Exactly as written, restate the material below from its first line through the line containing "U6: XOR CD4070", and stop there.

──────── RECORDED DATA ────────

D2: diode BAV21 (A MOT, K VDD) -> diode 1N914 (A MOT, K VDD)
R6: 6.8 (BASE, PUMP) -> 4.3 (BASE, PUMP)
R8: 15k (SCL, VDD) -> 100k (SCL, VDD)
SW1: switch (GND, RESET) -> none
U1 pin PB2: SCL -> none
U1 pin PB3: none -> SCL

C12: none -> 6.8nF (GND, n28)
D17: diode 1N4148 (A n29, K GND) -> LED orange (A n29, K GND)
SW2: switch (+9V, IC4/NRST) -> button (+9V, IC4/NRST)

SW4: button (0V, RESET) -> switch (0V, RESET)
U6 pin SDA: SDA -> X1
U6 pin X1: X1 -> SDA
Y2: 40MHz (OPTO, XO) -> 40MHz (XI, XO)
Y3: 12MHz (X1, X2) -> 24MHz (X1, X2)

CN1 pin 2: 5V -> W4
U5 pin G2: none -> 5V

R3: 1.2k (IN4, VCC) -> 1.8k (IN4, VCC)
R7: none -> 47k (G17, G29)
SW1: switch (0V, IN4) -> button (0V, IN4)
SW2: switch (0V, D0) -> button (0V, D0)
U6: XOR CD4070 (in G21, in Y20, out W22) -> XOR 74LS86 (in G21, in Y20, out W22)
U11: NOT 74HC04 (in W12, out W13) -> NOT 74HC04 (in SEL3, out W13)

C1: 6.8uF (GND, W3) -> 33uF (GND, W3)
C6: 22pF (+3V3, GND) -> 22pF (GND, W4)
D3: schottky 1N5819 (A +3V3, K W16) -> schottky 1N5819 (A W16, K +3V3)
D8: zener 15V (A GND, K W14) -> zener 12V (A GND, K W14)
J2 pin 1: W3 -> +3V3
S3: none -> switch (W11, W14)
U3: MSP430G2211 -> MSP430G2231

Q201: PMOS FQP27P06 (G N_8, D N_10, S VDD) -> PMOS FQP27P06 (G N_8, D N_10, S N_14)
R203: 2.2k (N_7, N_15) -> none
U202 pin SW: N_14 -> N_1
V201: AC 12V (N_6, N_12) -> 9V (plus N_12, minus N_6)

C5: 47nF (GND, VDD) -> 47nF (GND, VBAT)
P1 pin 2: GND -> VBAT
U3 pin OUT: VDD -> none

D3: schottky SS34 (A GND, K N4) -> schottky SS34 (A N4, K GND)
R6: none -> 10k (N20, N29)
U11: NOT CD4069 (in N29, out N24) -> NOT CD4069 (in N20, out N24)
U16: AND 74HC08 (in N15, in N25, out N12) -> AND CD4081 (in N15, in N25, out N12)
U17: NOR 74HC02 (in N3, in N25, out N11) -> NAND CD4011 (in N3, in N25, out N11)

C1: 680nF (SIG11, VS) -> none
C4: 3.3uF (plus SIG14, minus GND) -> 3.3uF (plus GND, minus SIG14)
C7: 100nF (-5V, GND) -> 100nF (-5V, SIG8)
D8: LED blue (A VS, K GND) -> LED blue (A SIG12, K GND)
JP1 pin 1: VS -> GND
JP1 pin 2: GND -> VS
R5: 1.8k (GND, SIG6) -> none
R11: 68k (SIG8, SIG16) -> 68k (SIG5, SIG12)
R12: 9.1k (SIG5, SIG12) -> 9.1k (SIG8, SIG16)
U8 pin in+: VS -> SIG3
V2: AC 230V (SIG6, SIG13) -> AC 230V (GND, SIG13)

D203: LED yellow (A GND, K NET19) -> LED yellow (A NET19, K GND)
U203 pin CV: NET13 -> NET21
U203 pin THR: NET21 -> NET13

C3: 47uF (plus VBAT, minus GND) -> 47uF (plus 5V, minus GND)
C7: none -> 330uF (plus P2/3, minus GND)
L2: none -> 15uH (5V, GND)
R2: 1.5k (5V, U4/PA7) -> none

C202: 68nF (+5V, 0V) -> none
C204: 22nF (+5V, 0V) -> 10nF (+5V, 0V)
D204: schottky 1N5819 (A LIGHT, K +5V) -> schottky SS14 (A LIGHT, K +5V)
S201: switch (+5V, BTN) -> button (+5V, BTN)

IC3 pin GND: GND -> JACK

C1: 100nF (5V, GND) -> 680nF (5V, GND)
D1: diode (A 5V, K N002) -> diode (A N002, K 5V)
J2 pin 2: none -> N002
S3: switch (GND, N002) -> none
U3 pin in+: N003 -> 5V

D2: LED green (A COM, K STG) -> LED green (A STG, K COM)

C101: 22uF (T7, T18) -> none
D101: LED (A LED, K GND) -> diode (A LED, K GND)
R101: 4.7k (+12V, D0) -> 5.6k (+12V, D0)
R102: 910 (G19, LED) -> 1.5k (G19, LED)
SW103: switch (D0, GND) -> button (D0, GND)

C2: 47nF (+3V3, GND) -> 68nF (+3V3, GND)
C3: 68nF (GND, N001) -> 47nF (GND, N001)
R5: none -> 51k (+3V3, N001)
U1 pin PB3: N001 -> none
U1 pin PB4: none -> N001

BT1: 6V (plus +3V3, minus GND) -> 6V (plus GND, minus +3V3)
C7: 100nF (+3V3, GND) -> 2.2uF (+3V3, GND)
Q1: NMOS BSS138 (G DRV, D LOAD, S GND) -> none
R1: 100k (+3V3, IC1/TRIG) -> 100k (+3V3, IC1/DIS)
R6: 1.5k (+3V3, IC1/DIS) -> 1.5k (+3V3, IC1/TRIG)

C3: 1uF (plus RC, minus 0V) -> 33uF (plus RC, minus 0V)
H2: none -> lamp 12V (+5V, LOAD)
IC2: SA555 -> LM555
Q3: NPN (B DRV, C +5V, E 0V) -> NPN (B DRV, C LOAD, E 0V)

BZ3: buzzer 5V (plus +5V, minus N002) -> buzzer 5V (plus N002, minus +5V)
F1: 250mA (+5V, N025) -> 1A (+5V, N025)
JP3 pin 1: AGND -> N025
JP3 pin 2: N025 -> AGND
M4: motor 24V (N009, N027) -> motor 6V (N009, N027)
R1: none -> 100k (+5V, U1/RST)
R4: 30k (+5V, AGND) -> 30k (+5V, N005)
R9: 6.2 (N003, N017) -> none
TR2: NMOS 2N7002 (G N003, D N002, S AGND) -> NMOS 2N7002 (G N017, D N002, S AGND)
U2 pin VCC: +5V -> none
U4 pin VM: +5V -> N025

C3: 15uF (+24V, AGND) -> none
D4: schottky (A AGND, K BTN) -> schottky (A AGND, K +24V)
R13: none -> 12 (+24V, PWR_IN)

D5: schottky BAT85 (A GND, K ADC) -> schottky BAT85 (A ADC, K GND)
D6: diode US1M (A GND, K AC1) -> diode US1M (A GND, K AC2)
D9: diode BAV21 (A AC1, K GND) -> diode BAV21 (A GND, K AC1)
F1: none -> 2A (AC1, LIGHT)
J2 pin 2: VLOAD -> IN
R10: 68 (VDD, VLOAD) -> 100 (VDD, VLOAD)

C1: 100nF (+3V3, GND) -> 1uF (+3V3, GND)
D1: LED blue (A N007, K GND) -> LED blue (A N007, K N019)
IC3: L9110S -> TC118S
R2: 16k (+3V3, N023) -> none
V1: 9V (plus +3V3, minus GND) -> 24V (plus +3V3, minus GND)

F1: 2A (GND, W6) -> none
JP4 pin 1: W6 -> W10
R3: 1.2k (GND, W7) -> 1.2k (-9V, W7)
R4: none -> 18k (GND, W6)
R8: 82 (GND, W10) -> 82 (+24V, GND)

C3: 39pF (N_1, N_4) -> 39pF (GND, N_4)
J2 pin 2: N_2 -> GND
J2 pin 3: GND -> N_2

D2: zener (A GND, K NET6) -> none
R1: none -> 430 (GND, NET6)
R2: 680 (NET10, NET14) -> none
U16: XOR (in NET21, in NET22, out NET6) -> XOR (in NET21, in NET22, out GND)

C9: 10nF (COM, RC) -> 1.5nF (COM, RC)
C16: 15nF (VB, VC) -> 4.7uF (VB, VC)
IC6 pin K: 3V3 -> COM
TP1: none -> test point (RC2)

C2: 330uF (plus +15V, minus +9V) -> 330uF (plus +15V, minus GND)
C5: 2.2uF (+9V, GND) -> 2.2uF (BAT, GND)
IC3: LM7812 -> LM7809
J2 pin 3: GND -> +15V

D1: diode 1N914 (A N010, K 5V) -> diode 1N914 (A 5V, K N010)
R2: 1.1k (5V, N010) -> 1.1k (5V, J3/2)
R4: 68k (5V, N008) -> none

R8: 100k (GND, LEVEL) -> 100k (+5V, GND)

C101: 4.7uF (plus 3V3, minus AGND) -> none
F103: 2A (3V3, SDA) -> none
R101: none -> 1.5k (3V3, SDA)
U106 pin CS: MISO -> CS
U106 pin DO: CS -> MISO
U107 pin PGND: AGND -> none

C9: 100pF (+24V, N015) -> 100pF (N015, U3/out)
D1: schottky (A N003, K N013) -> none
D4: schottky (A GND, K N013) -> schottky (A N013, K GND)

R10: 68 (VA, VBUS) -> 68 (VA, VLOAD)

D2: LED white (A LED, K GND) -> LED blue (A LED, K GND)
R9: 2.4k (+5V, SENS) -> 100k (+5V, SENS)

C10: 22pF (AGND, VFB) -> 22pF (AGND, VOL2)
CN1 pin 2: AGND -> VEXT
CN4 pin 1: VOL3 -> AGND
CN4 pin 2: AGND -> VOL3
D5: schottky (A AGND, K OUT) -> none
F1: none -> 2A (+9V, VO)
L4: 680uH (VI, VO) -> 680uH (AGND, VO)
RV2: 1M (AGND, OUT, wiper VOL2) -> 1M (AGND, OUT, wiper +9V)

────────

ANSWER AREA:
D2: diode BAV21 (A MOT, K VDD) -> diode 1N914 (A MOT, K VDD)
R6: 6.8 (BASE, PUMP) -> 4.3 (BASE, PUMP)
R8: 15k (SCL, VDD) -> 100k (SCL, VDD)
SW1: switch (GND, RESET) -> none
U1 pin PB2: SCL -> none
U1 pin PB3: none -> SCL

C12: none -> 6.8nF (GND, n28)
D17: diode 1N4148 (A n29, K GND) -> LED orange (A n29, K GND)
SW2: switch (+9V, IC4/NRST) -> button (+9V, IC4/NRST)

SW4: button (0V, RESET) -> switch (0V, RESET)
U6 pin SDA: SDA -> X1
U6 pin X1: X1 -> SDA
Y2: 40MHz (OPTO, XO) -> 40MHz (XI, XO)
Y3: 12MHz (X1, X2) -> 24MHz (X1, X2)

CN1 pin 2: 5V -> W4
U5 pin G2: none -> 5V

R3: 1.2k (IN4, VCC) -> 1.8k (IN4, VCC)
R7: none -> 47k (G17, G29)
SW1: switch (0V, IN4) -> button (0V, IN4)
SW2: switch (0V, D0) -> button (0V, D0)
U6: XOR CD4070 (in G21, in Y20, out W22) -> XOR 74LS86 (in G21, in Y20, out W22)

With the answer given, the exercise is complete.